> Available data:
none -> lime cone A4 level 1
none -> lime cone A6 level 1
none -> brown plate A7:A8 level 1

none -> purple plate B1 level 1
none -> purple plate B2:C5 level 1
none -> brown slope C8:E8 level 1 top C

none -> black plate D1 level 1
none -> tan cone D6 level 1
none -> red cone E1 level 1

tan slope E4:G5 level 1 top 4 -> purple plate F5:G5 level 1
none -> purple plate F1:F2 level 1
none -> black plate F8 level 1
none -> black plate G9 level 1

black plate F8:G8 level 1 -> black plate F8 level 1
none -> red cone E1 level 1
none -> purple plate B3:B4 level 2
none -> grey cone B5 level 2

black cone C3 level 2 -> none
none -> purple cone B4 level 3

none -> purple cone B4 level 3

---

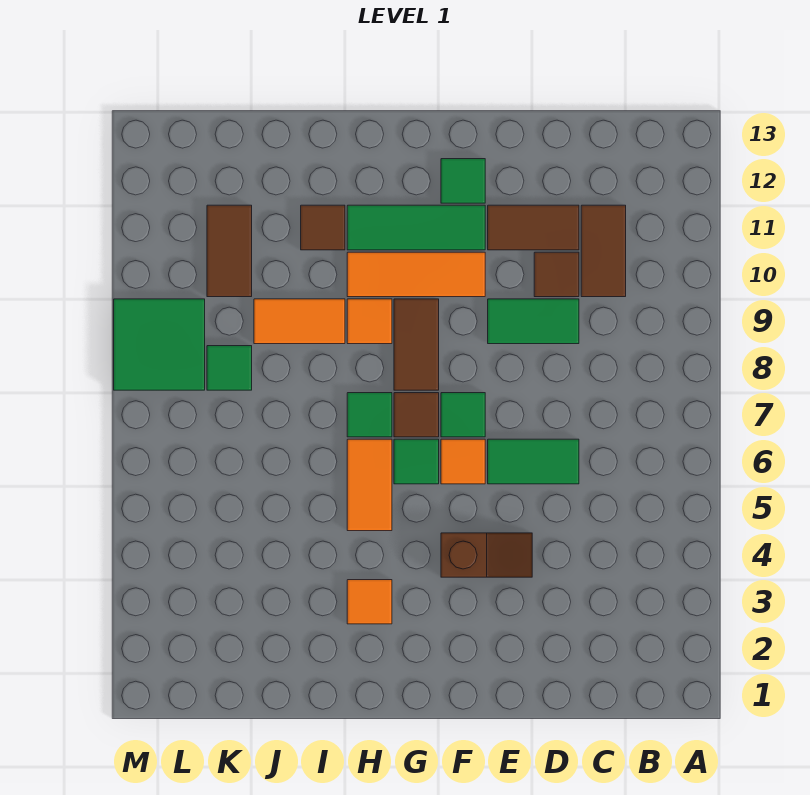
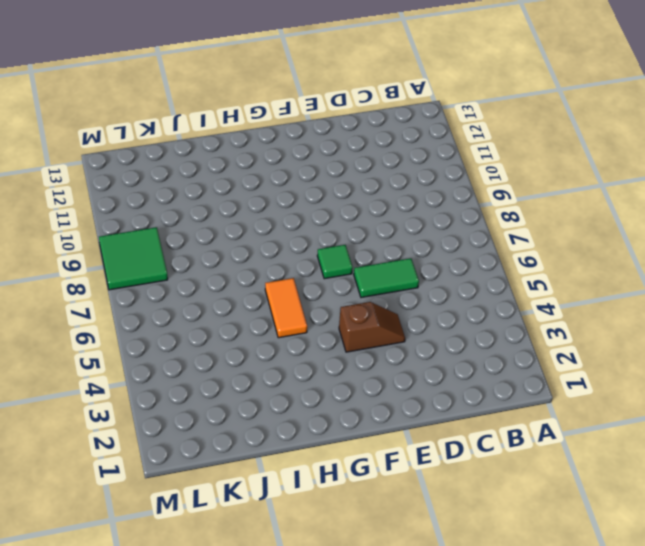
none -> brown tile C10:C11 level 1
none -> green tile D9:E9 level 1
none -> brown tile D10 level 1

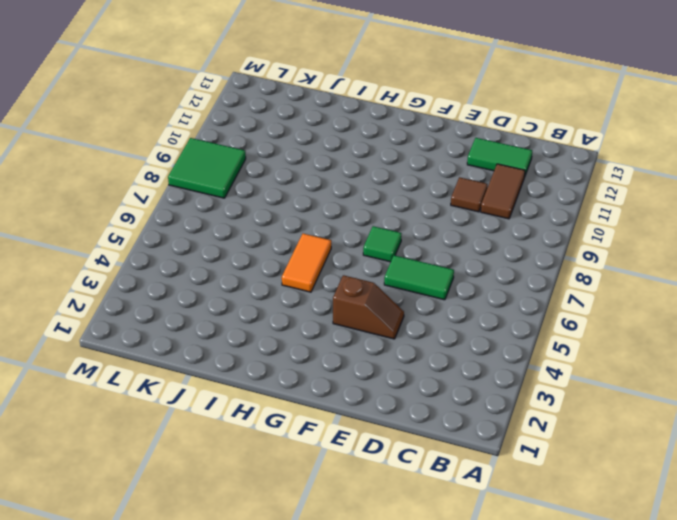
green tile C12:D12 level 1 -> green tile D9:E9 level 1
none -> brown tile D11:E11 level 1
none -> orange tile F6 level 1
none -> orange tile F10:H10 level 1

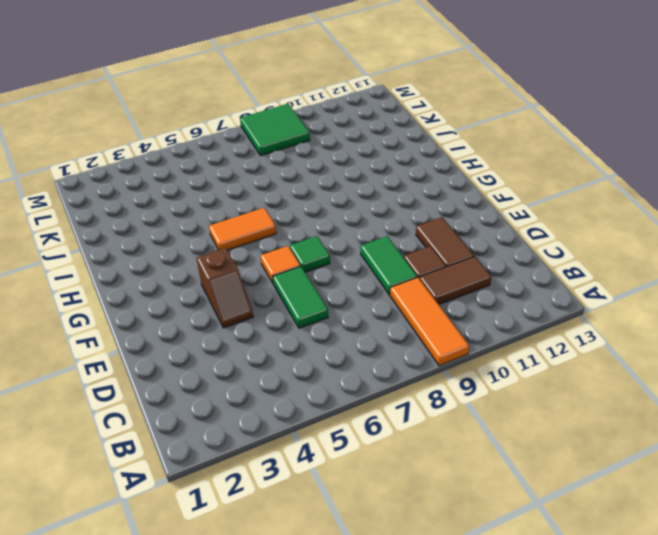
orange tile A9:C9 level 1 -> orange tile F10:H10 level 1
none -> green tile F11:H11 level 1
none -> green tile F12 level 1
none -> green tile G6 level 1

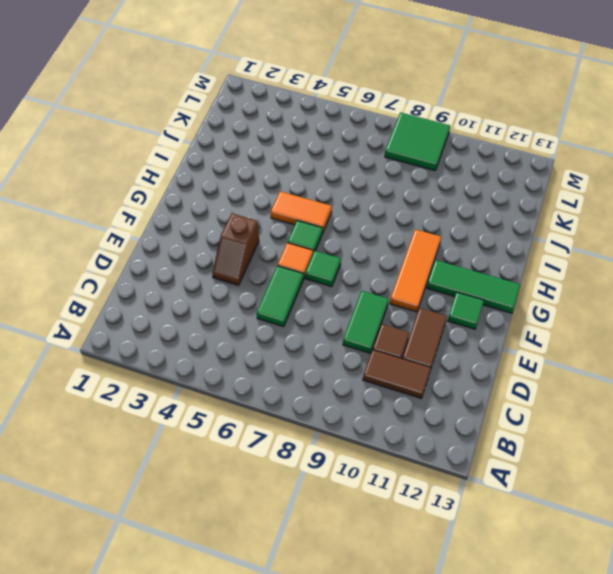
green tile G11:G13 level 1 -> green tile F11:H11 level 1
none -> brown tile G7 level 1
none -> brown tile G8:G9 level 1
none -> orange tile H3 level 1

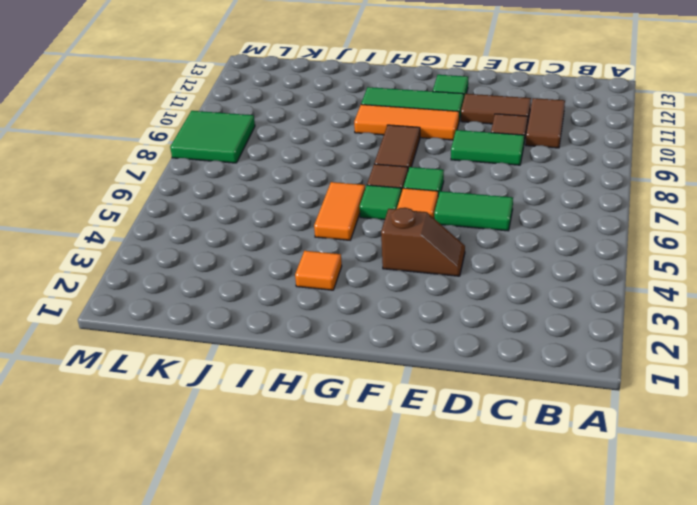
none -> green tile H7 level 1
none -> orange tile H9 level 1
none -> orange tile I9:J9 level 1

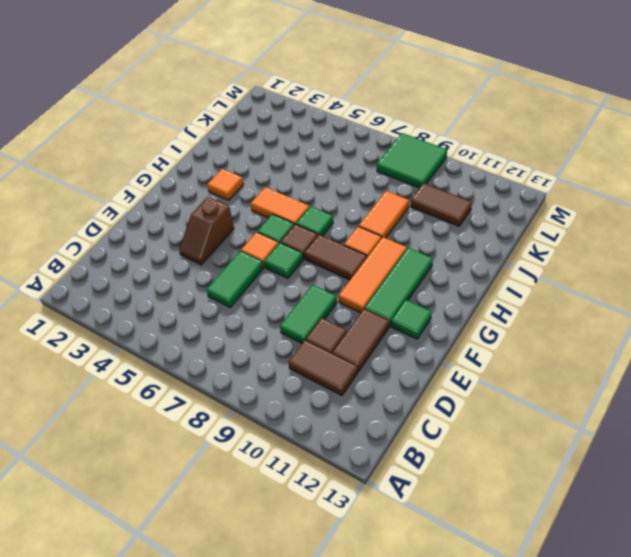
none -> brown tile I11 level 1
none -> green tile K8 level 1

---

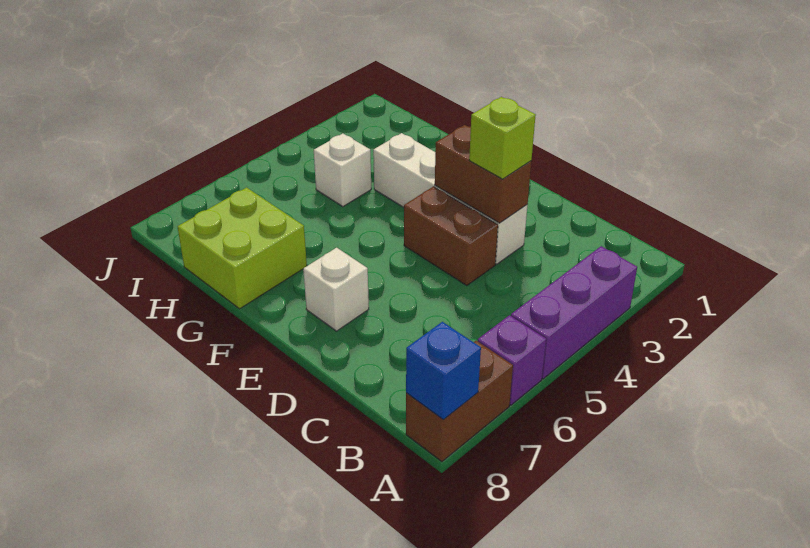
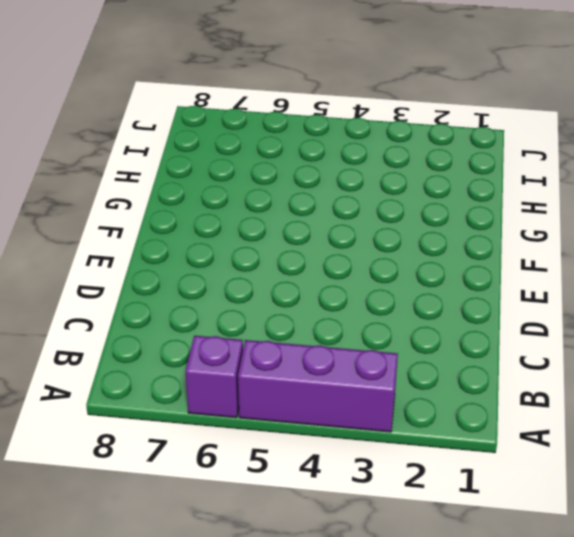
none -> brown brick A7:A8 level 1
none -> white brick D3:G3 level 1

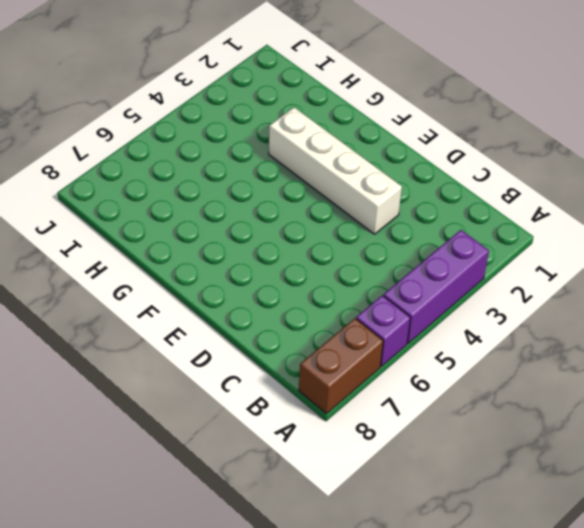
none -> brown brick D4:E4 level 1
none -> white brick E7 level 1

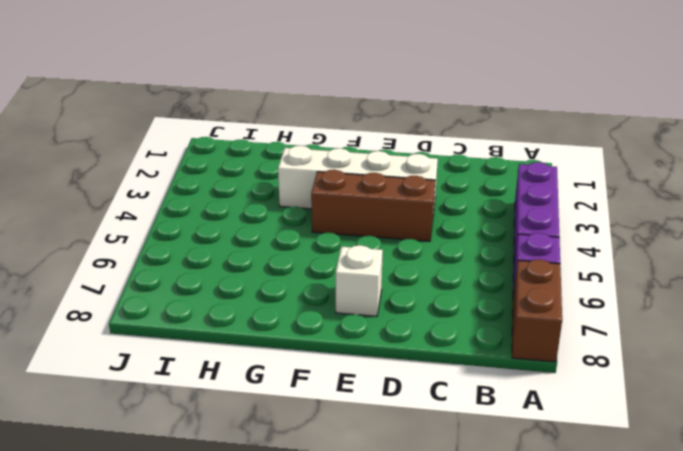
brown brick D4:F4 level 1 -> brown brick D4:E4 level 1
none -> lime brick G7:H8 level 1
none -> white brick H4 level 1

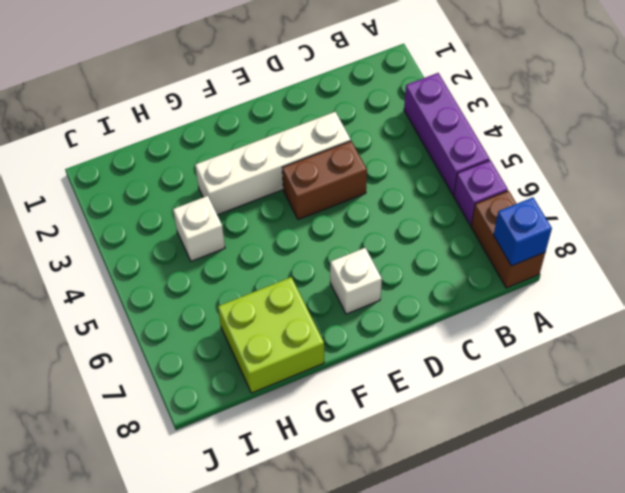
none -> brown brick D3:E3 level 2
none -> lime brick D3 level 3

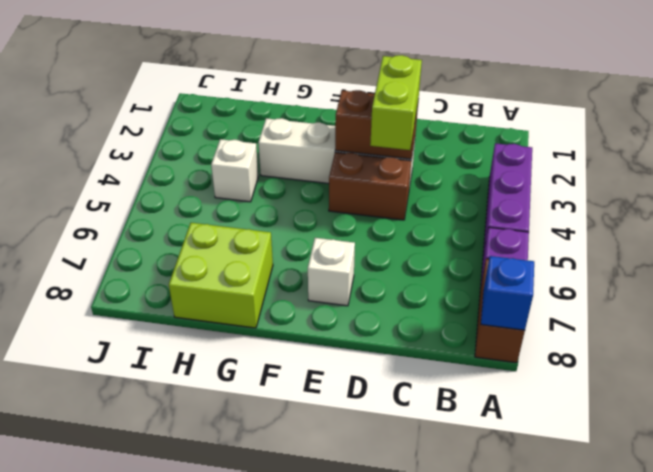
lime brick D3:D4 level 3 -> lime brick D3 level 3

> Description of the task:
Your task is to return each line of the data above that contains the string "plate".

> Task answer:
none -> brown plate A7:A8 level 1
none -> purple plate B1 level 1
none -> purple plate B2:C5 level 1
none -> black plate D1 level 1
tan slope E4:G5 level 1 top 4 -> purple plate F5:G5 level 1
none -> purple plate F1:F2 level 1
none -> black plate F8 level 1
none -> black plate G9 level 1
black plate F8:G8 level 1 -> black plate F8 level 1
none -> purple plate B3:B4 level 2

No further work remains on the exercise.